> [How to complete this task]: For every line in the entries that contains "centreline", show the whole line.

> [Supplied entries]:
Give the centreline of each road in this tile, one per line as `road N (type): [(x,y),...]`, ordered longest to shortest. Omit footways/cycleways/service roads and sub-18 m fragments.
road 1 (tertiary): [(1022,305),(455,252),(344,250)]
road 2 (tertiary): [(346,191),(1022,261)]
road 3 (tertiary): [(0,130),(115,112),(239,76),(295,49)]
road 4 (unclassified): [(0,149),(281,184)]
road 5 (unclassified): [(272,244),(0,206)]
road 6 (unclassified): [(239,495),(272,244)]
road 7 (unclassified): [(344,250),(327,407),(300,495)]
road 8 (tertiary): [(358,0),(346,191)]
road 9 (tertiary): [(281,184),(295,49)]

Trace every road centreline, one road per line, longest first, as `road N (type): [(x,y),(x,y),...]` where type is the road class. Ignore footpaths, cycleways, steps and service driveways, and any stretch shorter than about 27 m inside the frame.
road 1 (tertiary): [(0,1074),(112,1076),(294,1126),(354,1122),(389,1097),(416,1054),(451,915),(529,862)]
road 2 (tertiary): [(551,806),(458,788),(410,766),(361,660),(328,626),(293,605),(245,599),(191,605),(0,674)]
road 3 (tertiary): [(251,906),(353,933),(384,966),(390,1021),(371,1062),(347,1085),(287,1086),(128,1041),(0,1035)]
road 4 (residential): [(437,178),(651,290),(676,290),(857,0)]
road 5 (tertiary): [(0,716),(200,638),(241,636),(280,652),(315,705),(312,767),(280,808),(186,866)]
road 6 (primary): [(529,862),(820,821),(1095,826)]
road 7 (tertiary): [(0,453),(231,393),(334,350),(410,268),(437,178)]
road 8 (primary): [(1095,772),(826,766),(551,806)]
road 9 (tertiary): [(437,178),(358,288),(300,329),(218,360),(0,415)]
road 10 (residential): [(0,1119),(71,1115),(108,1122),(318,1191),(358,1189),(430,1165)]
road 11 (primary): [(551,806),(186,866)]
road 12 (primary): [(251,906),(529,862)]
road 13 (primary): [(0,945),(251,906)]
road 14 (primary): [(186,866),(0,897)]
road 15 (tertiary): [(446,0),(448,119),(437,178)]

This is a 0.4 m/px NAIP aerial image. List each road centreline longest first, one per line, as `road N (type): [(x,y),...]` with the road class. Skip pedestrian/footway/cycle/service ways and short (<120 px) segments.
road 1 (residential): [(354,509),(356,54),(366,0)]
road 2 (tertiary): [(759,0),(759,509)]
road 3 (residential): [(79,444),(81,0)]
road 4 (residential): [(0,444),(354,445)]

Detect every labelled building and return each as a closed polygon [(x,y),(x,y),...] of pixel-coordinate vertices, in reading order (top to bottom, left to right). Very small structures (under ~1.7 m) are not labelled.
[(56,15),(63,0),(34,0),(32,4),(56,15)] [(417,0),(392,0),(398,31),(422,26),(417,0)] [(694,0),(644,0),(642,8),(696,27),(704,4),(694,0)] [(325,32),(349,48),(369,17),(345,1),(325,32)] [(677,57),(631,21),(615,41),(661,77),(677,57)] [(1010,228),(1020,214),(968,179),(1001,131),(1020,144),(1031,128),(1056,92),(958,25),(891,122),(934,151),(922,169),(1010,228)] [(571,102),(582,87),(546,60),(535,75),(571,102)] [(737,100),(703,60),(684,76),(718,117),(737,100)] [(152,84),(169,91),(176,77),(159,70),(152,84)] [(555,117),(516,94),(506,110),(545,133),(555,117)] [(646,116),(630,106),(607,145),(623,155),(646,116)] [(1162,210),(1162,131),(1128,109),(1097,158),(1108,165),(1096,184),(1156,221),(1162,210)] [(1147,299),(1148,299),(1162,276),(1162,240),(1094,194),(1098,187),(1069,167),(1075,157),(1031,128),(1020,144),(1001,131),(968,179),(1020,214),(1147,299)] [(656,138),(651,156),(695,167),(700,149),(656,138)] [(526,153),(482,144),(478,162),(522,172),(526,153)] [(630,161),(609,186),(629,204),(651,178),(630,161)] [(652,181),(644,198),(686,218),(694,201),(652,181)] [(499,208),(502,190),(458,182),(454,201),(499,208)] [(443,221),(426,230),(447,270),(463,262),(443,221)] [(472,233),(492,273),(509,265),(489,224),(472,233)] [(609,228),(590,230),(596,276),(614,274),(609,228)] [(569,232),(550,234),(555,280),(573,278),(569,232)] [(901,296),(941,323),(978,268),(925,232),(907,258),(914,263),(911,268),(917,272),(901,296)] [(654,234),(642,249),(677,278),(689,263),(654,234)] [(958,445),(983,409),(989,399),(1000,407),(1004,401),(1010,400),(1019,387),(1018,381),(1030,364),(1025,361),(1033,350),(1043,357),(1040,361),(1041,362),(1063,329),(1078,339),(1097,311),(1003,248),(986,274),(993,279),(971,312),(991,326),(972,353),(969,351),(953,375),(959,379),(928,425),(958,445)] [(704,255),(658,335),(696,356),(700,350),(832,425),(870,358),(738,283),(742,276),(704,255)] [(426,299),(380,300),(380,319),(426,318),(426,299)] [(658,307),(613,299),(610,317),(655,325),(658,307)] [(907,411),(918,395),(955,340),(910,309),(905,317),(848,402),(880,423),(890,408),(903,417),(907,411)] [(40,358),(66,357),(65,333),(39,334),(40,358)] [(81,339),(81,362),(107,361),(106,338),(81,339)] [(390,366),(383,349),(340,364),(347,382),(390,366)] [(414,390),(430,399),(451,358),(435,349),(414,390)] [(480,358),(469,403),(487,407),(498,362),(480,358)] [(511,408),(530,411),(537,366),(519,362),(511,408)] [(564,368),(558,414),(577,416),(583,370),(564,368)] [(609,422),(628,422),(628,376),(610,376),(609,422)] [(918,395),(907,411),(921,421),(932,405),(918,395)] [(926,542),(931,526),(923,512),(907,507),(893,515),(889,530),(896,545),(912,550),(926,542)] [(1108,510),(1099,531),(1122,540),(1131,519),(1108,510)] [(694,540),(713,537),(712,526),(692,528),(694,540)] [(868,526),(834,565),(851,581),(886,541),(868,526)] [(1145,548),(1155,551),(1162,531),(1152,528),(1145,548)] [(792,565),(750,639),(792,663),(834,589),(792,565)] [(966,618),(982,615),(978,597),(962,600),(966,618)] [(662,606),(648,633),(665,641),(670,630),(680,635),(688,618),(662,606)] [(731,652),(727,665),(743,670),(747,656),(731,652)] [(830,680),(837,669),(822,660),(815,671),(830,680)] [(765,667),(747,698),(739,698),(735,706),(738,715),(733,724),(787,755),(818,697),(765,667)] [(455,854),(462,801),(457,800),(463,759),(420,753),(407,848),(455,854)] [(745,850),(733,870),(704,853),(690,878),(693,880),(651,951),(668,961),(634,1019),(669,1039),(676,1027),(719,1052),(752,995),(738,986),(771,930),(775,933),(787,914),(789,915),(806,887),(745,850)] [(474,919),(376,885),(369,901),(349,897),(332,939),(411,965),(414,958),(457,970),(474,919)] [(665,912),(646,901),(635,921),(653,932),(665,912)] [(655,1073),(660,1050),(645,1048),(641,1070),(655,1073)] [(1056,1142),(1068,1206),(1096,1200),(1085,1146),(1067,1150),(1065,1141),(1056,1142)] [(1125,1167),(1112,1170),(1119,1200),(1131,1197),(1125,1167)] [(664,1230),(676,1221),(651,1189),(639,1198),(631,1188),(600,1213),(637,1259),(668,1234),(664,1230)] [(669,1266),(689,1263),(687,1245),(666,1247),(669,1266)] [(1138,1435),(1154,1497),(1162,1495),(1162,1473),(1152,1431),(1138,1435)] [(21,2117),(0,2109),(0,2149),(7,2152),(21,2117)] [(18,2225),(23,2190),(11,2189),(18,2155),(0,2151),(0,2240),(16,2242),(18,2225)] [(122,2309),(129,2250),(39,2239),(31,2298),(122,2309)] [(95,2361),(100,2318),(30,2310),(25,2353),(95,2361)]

> [Solution for this task]:
Give the centreline of each road in this tile, one per line as `road N (type): [(x,y),...]`, ordered longest to shortest. Omit footways/cycleways/service roads and sub-18 m fragments.
Trace every road centreline, one road per line, longest first, as `road N (type): [(x,y),(x,y),...]` where type is the road class. Ignore footpaths, cycleways, steps and service driveways, and any stretch shorter than about 27 m inside the frame.
This is a 0.4 m/px NAIP aerial image. List each road centreline longest first, one per line, as `road N (type): [(x,y),...]` with the road class. Skip pedestrian/footway/cycle/service ways and short (<120 px) segments.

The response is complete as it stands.